**Activity:**
Could you write out every record below exactly, leaving the pictures out?

Revision tracking records
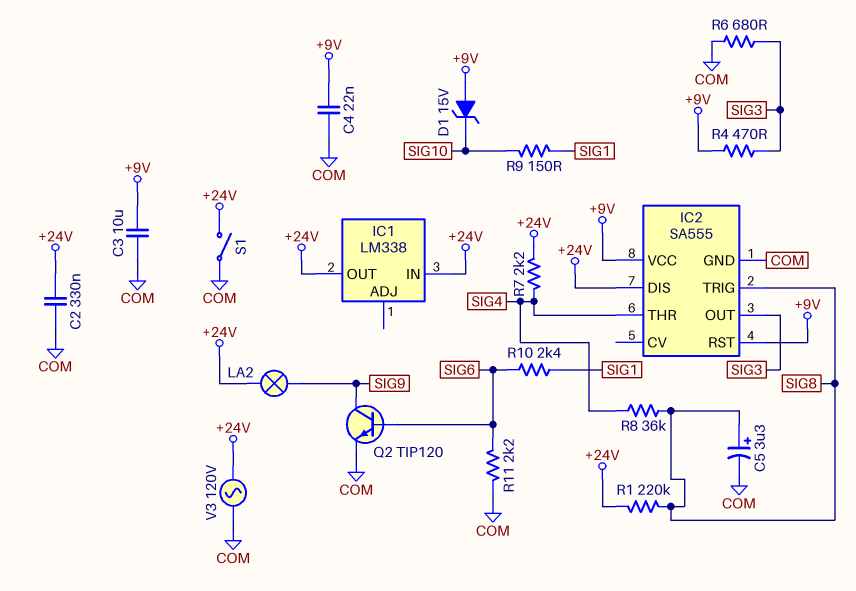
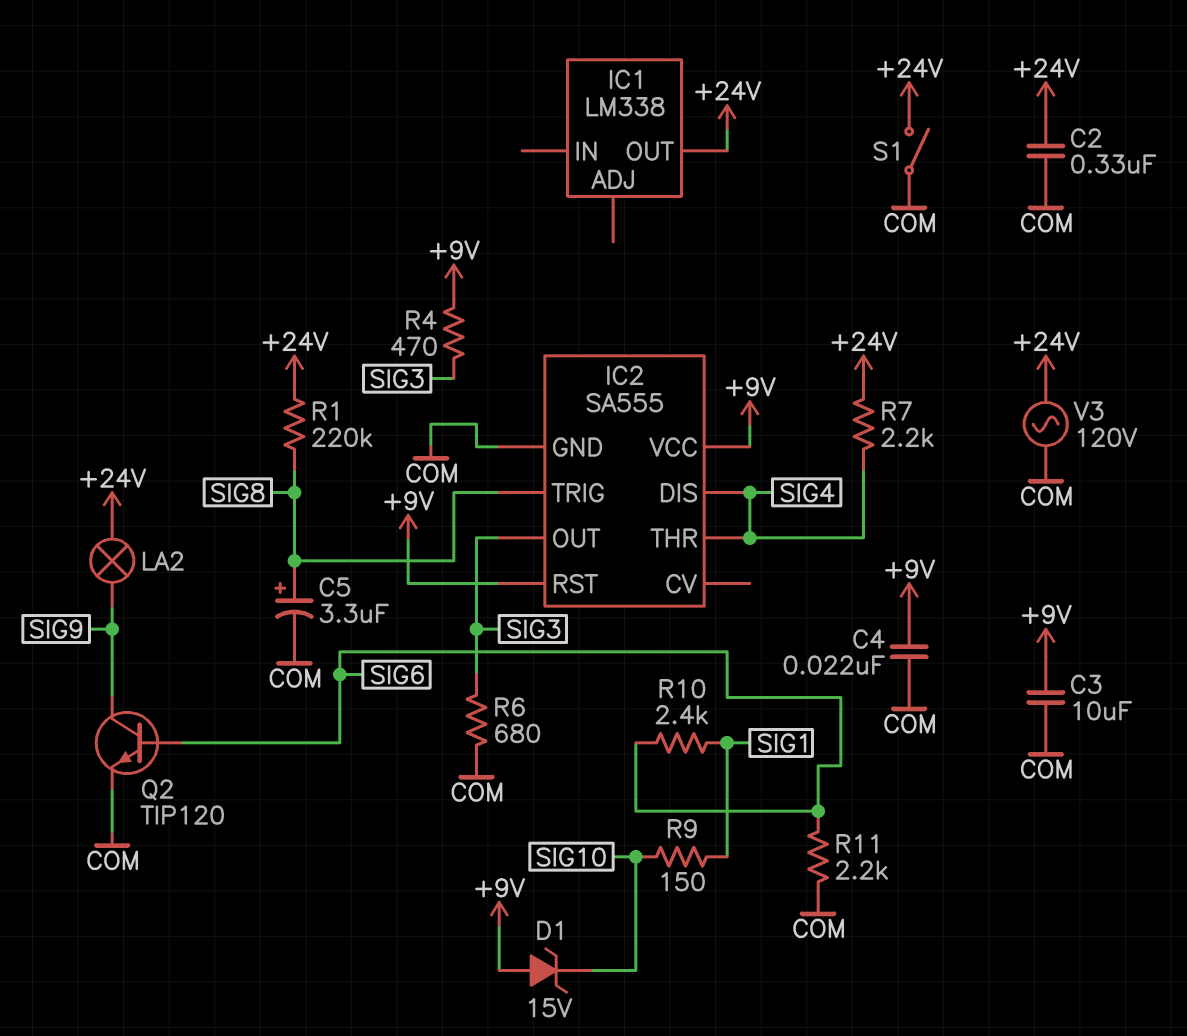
IC1 pin IN: +24V -> none
IC2 pin DIS: +24V -> SIG4
R8: 36k (SIG4, SIG8) -> none

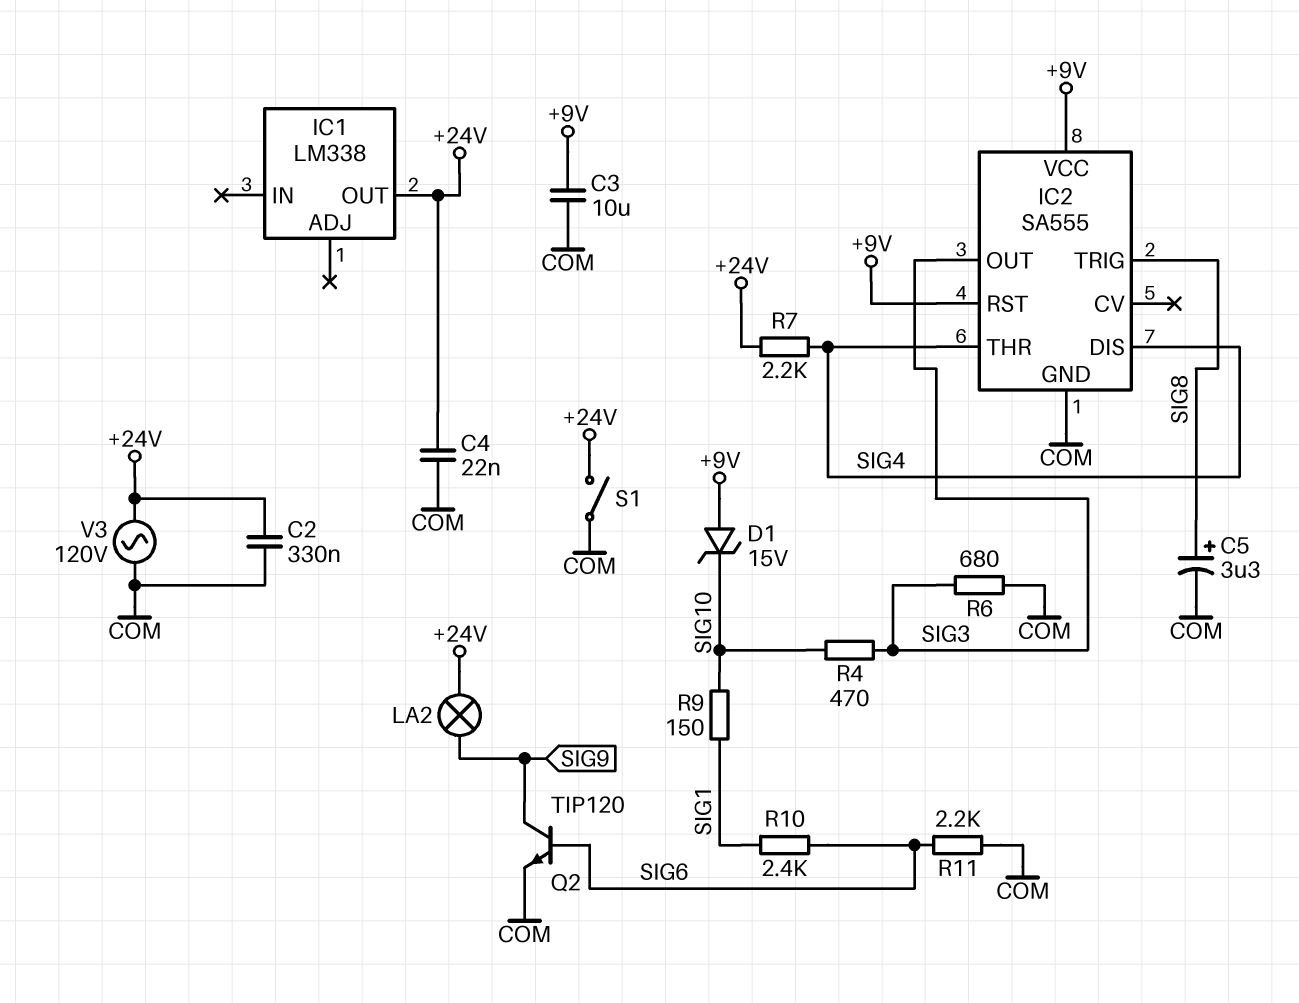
C4: 22nF (+9V, COM) -> 22nF (+24V, COM)
R1: 220k (+24V, SIG8) -> none
R4: 470 (+9V, SIG3) -> 470 (SIG3, SIG10)

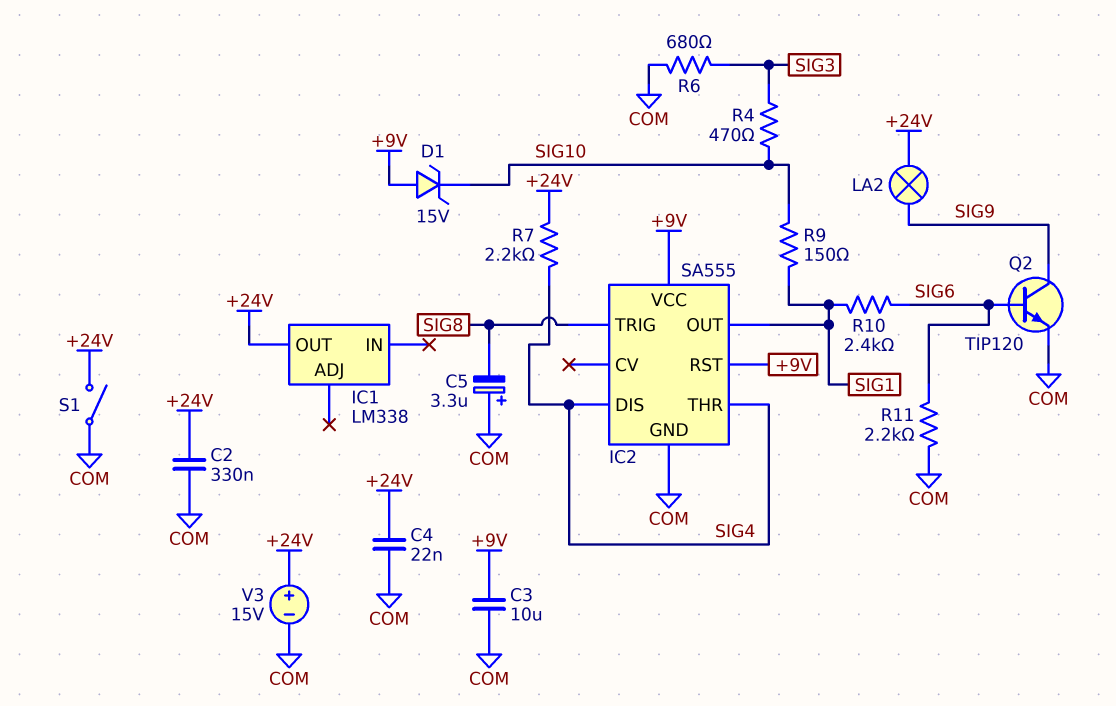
C5: 3.3uF (plus SIG8, minus COM) -> 3.3uF (plus COM, minus SIG8)
IC2 pin OUT: SIG3 -> SIG1
V3: AC 120V (+24V, COM) -> 15V (plus +24V, minus COM)

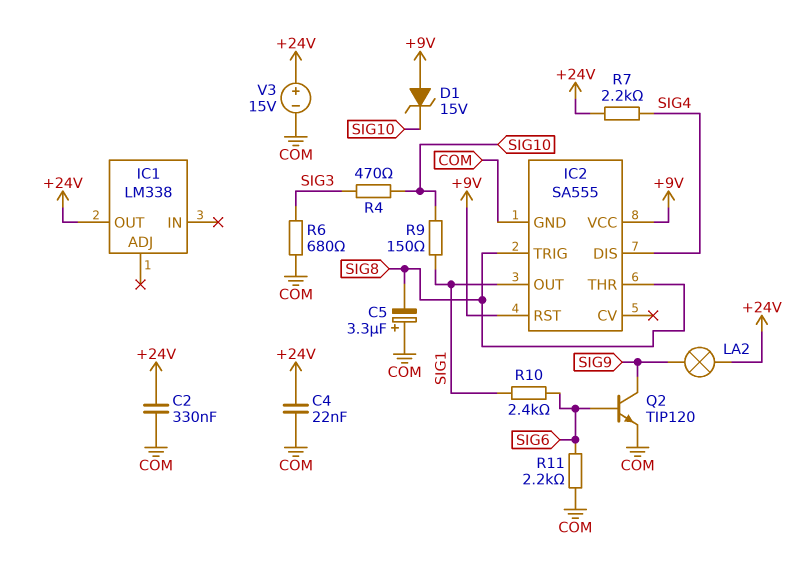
C3: 10uF (+9V, COM) -> none
IC2 pin THR: SIG4 -> SIG8
S1: switch (+24V, COM) -> none

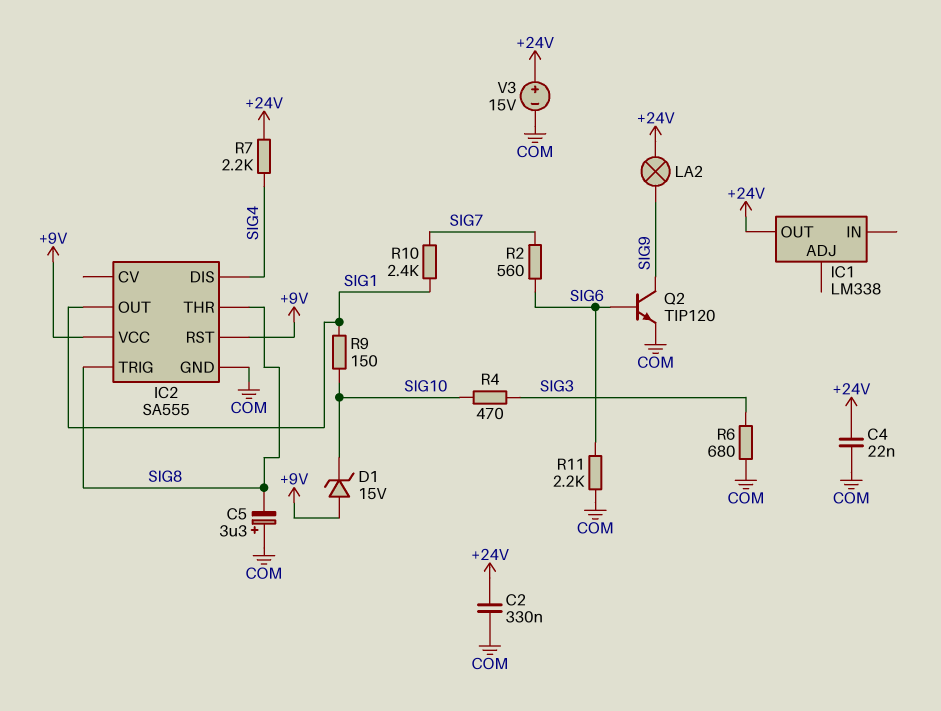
R2: none -> 560 (SIG6, SIG7)
R10: 2.4k (SIG1, SIG6) -> 2.4k (SIG1, SIG7)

**Final answer:**
IC1 pin IN: +24V -> none
IC2 pin DIS: +24V -> SIG4
R8: 36k (SIG4, SIG8) -> none

C4: 22nF (+9V, COM) -> 22nF (+24V, COM)
R1: 220k (+24V, SIG8) -> none
R4: 470 (+9V, SIG3) -> 470 (SIG3, SIG10)

C5: 3.3uF (plus SIG8, minus COM) -> 3.3uF (plus COM, minus SIG8)
IC2 pin OUT: SIG3 -> SIG1
V3: AC 120V (+24V, COM) -> 15V (plus +24V, minus COM)

C3: 10uF (+9V, COM) -> none
IC2 pin THR: SIG4 -> SIG8
S1: switch (+24V, COM) -> none

R2: none -> 560 (SIG6, SIG7)
R10: 2.4k (SIG1, SIG6) -> 2.4k (SIG1, SIG7)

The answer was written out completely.